■ To be done: Print all of the records below word for word, one line per record, changing nothing.

■ Given data:

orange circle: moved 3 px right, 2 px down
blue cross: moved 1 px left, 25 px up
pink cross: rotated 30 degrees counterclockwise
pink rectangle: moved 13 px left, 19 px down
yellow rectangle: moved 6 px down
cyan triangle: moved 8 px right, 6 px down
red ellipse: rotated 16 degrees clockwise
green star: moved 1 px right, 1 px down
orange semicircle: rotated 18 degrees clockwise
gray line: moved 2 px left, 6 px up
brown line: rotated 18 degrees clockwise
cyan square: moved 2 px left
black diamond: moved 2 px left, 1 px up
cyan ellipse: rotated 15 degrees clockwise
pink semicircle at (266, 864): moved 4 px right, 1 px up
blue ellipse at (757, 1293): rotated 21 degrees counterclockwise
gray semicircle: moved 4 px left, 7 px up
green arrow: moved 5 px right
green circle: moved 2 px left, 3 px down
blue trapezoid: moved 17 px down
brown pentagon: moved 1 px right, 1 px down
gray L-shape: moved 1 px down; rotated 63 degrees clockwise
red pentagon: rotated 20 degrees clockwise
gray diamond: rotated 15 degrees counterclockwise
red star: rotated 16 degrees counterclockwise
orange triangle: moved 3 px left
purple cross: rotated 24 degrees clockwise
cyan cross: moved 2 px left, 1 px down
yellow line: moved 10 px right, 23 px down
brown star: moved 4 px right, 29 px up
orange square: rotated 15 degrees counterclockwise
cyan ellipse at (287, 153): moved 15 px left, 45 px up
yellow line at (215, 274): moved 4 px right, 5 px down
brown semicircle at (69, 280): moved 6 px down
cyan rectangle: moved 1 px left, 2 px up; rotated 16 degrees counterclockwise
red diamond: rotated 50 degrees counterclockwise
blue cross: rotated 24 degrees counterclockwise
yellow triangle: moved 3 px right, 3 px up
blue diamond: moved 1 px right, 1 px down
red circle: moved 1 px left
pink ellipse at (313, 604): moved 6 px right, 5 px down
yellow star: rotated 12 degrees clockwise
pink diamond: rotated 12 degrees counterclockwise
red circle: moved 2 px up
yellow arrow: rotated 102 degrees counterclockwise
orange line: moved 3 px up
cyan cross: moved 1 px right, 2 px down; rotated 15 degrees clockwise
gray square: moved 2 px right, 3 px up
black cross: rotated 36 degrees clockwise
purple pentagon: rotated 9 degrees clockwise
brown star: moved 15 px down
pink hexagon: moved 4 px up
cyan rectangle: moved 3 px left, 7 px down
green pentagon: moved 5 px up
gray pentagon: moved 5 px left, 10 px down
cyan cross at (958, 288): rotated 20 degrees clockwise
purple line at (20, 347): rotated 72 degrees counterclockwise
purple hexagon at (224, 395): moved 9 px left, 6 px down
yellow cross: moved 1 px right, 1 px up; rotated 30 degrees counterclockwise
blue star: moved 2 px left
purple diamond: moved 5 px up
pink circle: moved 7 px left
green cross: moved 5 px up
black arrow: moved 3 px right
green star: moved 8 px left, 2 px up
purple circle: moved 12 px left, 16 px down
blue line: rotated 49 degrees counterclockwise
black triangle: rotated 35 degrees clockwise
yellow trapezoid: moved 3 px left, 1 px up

■ Exercise output:
orange circle: moved 3 px right, 2 px down
blue cross: moved 1 px left, 25 px up
pink cross: rotated 30 degrees counterclockwise
pink rectangle: moved 13 px left, 19 px down
yellow rectangle: moved 6 px down
cyan triangle: moved 8 px right, 6 px down
red ellipse: rotated 16 degrees clockwise
green star: moved 1 px right, 1 px down
orange semicircle: rotated 18 degrees clockwise
gray line: moved 2 px left, 6 px up
brown line: rotated 18 degrees clockwise
cyan square: moved 2 px left
black diamond: moved 2 px left, 1 px up
cyan ellipse: rotated 15 degrees clockwise
pink semicircle at (266, 864): moved 4 px right, 1 px up
blue ellipse at (757, 1293): rotated 21 degrees counterclockwise
gray semicircle: moved 4 px left, 7 px up
green arrow: moved 5 px right
green circle: moved 2 px left, 3 px down
blue trapezoid: moved 17 px down
brown pentagon: moved 1 px right, 1 px down
gray L-shape: moved 1 px down; rotated 63 degrees clockwise
red pentagon: rotated 20 degrees clockwise
gray diamond: rotated 15 degrees counterclockwise
red star: rotated 16 degrees counterclockwise
orange triangle: moved 3 px left
purple cross: rotated 24 degrees clockwise
cyan cross: moved 2 px left, 1 px down
yellow line: moved 10 px right, 23 px down
brown star: moved 4 px right, 29 px up
orange square: rotated 15 degrees counterclockwise
cyan ellipse at (287, 153): moved 15 px left, 45 px up
yellow line at (215, 274): moved 4 px right, 5 px down
brown semicircle at (69, 280): moved 6 px down
cyan rectangle: moved 1 px left, 2 px up; rotated 16 degrees counterclockwise
red diamond: rotated 50 degrees counterclockwise
blue cross: rotated 24 degrees counterclockwise
yellow triangle: moved 3 px right, 3 px up
blue diamond: moved 1 px right, 1 px down
red circle: moved 1 px left
pink ellipse at (313, 604): moved 6 px right, 5 px down
yellow star: rotated 12 degrees clockwise
pink diamond: rotated 12 degrees counterclockwise
red circle: moved 2 px up
yellow arrow: rotated 102 degrees counterclockwise
orange line: moved 3 px up
cyan cross: moved 1 px right, 2 px down; rotated 15 degrees clockwise
gray square: moved 2 px right, 3 px up
black cross: rotated 36 degrees clockwise
purple pentagon: rotated 9 degrees clockwise
brown star: moved 15 px down
pink hexagon: moved 4 px up
cyan rectangle: moved 3 px left, 7 px down
green pentagon: moved 5 px up
gray pentagon: moved 5 px left, 10 px down
cyan cross at (958, 288): rotated 20 degrees clockwise
purple line at (20, 347): rotated 72 degrees counterclockwise
purple hexagon at (224, 395): moved 9 px left, 6 px down
yellow cross: moved 1 px right, 1 px up; rotated 30 degrees counterclockwise
blue star: moved 2 px left
purple diamond: moved 5 px up
pink circle: moved 7 px left
green cross: moved 5 px up
black arrow: moved 3 px right
green star: moved 8 px left, 2 px up
purple circle: moved 12 px left, 16 px down
blue line: rotated 49 degrees counterclockwise
black triangle: rotated 35 degrees clockwise
yellow trapezoid: moved 3 px left, 1 px up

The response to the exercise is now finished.